- [Work to complete]: The reply should be an exact transcription of every record.

- [Data under study]:
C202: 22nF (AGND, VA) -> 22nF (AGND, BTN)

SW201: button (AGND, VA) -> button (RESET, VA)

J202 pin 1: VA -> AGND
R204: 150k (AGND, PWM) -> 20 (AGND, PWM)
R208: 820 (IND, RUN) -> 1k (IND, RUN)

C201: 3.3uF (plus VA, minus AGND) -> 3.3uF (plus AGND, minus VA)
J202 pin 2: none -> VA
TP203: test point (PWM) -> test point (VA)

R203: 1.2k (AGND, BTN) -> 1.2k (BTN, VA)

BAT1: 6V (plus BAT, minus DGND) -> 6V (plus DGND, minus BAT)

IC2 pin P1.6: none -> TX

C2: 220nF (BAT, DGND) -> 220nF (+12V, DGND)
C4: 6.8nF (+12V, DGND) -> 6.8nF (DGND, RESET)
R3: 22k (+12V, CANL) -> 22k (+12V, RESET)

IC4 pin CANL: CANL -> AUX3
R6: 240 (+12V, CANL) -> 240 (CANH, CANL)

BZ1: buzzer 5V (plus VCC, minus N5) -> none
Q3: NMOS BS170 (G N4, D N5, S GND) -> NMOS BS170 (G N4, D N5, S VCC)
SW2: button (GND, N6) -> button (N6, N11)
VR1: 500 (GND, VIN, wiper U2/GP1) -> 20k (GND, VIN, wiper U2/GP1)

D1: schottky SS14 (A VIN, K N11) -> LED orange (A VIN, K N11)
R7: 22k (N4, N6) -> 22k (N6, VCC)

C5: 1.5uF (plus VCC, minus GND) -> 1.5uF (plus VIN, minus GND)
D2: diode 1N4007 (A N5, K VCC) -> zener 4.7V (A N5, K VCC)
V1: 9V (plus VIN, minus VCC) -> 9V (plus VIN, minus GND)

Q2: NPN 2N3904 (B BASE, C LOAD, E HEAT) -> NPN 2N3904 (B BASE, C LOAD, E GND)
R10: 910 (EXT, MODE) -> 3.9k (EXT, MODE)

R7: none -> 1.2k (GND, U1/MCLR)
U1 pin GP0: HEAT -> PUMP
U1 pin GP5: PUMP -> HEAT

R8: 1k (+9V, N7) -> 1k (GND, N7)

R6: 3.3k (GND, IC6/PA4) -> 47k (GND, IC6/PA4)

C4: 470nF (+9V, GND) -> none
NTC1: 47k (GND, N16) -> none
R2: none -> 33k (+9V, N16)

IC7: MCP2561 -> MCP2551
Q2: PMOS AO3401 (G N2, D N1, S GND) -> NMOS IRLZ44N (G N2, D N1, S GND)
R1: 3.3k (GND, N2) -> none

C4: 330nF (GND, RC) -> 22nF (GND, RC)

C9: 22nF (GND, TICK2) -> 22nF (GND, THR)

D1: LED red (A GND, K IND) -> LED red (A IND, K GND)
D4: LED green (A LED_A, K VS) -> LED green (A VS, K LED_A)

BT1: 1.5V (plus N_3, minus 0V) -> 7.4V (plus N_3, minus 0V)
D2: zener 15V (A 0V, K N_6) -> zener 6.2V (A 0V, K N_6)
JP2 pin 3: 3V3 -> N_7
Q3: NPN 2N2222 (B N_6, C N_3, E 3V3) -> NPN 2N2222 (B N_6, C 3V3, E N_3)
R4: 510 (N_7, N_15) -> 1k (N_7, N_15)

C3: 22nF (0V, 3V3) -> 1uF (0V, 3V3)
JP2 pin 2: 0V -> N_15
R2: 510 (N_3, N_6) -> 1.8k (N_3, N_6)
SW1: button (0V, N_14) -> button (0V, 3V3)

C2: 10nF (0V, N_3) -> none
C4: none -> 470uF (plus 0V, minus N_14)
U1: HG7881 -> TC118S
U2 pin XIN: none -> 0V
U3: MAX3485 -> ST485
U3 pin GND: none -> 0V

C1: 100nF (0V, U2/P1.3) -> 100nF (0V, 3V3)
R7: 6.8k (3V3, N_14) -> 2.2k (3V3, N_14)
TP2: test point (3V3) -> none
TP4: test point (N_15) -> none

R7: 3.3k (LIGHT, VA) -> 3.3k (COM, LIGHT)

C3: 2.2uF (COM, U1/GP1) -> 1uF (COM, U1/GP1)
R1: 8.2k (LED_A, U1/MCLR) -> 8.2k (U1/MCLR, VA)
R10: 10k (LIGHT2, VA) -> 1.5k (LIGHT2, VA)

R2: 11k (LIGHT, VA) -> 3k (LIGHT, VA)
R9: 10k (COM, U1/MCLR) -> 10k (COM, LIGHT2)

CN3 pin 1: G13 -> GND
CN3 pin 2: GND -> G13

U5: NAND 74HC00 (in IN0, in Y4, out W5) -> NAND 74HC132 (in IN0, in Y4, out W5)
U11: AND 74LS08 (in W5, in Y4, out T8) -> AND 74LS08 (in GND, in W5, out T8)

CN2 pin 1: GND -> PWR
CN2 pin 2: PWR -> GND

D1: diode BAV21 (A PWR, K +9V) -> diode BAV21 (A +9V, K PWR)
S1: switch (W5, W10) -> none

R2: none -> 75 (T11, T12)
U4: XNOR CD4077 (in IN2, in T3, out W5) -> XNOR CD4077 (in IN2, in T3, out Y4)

- [Written reply]:
C202: 22nF (AGND, VA) -> 22nF (AGND, BTN)

SW201: button (AGND, VA) -> button (RESET, VA)

J202 pin 1: VA -> AGND
R204: 150k (AGND, PWM) -> 20 (AGND, PWM)
R208: 820 (IND, RUN) -> 1k (IND, RUN)

C201: 3.3uF (plus VA, minus AGND) -> 3.3uF (plus AGND, minus VA)
J202 pin 2: none -> VA
TP203: test point (PWM) -> test point (VA)

R203: 1.2k (AGND, BTN) -> 1.2k (BTN, VA)

BAT1: 6V (plus BAT, minus DGND) -> 6V (plus DGND, minus BAT)

IC2 pin P1.6: none -> TX

C2: 220nF (BAT, DGND) -> 220nF (+12V, DGND)
C4: 6.8nF (+12V, DGND) -> 6.8nF (DGND, RESET)
R3: 22k (+12V, CANL) -> 22k (+12V, RESET)

IC4 pin CANL: CANL -> AUX3
R6: 240 (+12V, CANL) -> 240 (CANH, CANL)

BZ1: buzzer 5V (plus VCC, minus N5) -> none
Q3: NMOS BS170 (G N4, D N5, S GND) -> NMOS BS170 (G N4, D N5, S VCC)
SW2: button (GND, N6) -> button (N6, N11)
VR1: 500 (GND, VIN, wiper U2/GP1) -> 20k (GND, VIN, wiper U2/GP1)

D1: schottky SS14 (A VIN, K N11) -> LED orange (A VIN, K N11)
R7: 22k (N4, N6) -> 22k (N6, VCC)

C5: 1.5uF (plus VCC, minus GND) -> 1.5uF (plus VIN, minus GND)
D2: diode 1N4007 (A N5, K VCC) -> zener 4.7V (A N5, K VCC)
V1: 9V (plus VIN, minus VCC) -> 9V (plus VIN, minus GND)

Q2: NPN 2N3904 (B BASE, C LOAD, E HEAT) -> NPN 2N3904 (B BASE, C LOAD, E GND)
R10: 910 (EXT, MODE) -> 3.9k (EXT, MODE)

R7: none -> 1.2k (GND, U1/MCLR)
U1 pin GP0: HEAT -> PUMP
U1 pin GP5: PUMP -> HEAT

R8: 1k (+9V, N7) -> 1k (GND, N7)

R6: 3.3k (GND, IC6/PA4) -> 47k (GND, IC6/PA4)

C4: 470nF (+9V, GND) -> none
NTC1: 47k (GND, N16) -> none
R2: none -> 33k (+9V, N16)

IC7: MCP2561 -> MCP2551
Q2: PMOS AO3401 (G N2, D N1, S GND) -> NMOS IRLZ44N (G N2, D N1, S GND)
R1: 3.3k (GND, N2) -> none

C4: 330nF (GND, RC) -> 22nF (GND, RC)

C9: 22nF (GND, TICK2) -> 22nF (GND, THR)

D1: LED red (A GND, K IND) -> LED red (A IND, K GND)
D4: LED green (A LED_A, K VS) -> LED green (A VS, K LED_A)

BT1: 1.5V (plus N_3, minus 0V) -> 7.4V (plus N_3, minus 0V)
D2: zener 15V (A 0V, K N_6) -> zener 6.2V (A 0V, K N_6)
JP2 pin 3: 3V3 -> N_7
Q3: NPN 2N2222 (B N_6, C N_3, E 3V3) -> NPN 2N2222 (B N_6, C 3V3, E N_3)
R4: 510 (N_7, N_15) -> 1k (N_7, N_15)

C3: 22nF (0V, 3V3) -> 1uF (0V, 3V3)
JP2 pin 2: 0V -> N_15
R2: 510 (N_3, N_6) -> 1.8k (N_3, N_6)
SW1: button (0V, N_14) -> button (0V, 3V3)

C2: 10nF (0V, N_3) -> none
C4: none -> 470uF (plus 0V, minus N_14)
U1: HG7881 -> TC118S
U2 pin XIN: none -> 0V
U3: MAX3485 -> ST485
U3 pin GND: none -> 0V

C1: 100nF (0V, U2/P1.3) -> 100nF (0V, 3V3)
R7: 6.8k (3V3, N_14) -> 2.2k (3V3, N_14)
TP2: test point (3V3) -> none
TP4: test point (N_15) -> none

R7: 3.3k (LIGHT, VA) -> 3.3k (COM, LIGHT)

C3: 2.2uF (COM, U1/GP1) -> 1uF (COM, U1/GP1)
R1: 8.2k (LED_A, U1/MCLR) -> 8.2k (U1/MCLR, VA)
R10: 10k (LIGHT2, VA) -> 1.5k (LIGHT2, VA)

R2: 11k (LIGHT, VA) -> 3k (LIGHT, VA)
R9: 10k (COM, U1/MCLR) -> 10k (COM, LIGHT2)

CN3 pin 1: G13 -> GND
CN3 pin 2: GND -> G13

U5: NAND 74HC00 (in IN0, in Y4, out W5) -> NAND 74HC132 (in IN0, in Y4, out W5)
U11: AND 74LS08 (in W5, in Y4, out T8) -> AND 74LS08 (in GND, in W5, out T8)

CN2 pin 1: GND -> PWR
CN2 pin 2: PWR -> GND

D1: diode BAV21 (A PWR, K +9V) -> diode BAV21 (A +9V, K PWR)
S1: switch (W5, W10) -> none

R2: none -> 75 (T11, T12)
U4: XNOR CD4077 (in IN2, in T3, out W5) -> XNOR CD4077 (in IN2, in T3, out Y4)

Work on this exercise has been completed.